# Exercise brief:
Without any pictures, print the lines below from the one that has "moved,turquoise robot (3rd" through the one that has "moved,pink rocket (2nd", exactly and nothing else.

---------- Working data ----------

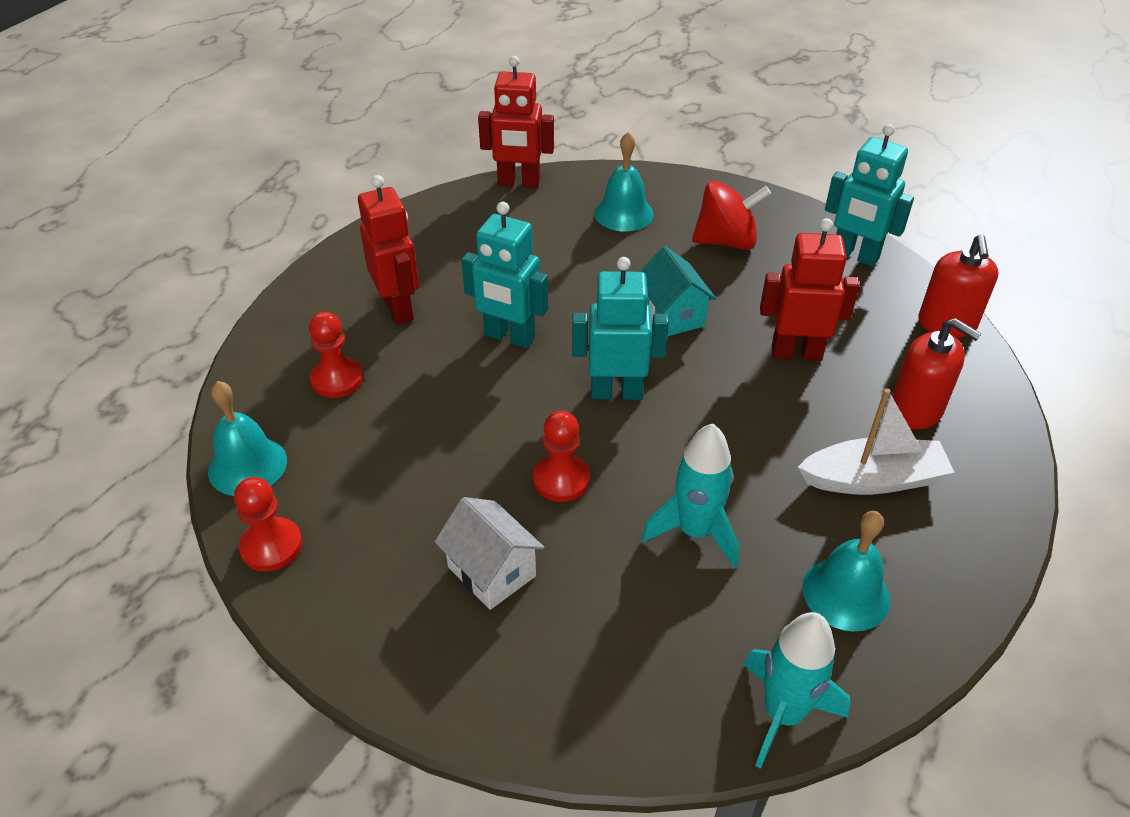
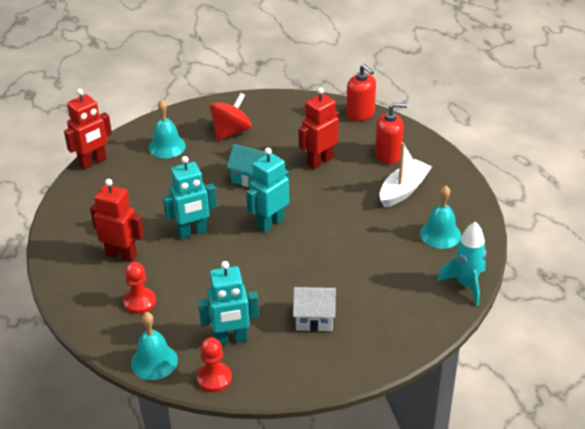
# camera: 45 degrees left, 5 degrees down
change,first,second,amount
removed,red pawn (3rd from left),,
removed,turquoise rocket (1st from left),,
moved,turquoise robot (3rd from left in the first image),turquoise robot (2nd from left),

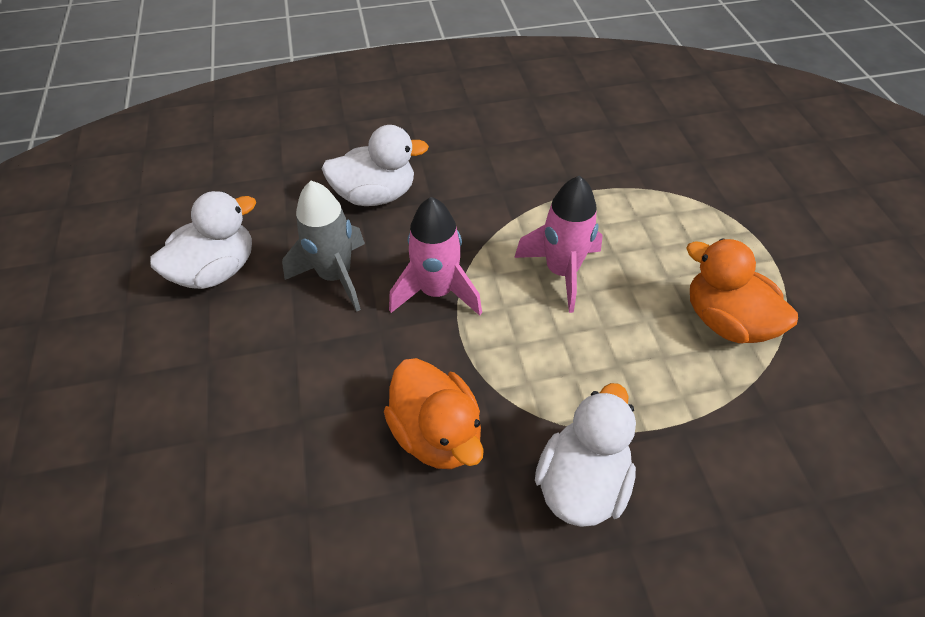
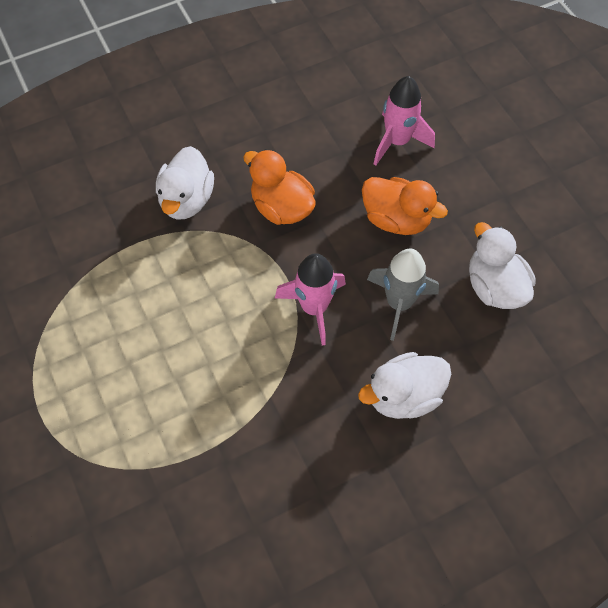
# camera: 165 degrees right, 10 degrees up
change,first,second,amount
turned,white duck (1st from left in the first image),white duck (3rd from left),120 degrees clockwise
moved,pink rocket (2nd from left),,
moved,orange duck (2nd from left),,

----------

# Result:
moved,turquoise robot (3rd from left in the first image),turquoise robot (2nd from left),

# camera: 165 degrees right, 10 degrees up
change,first,second,amount
turned,white duck (1st from left in the first image),white duck (3rd from left),120 degrees clockwise
moved,pink rocket (2nd from left),,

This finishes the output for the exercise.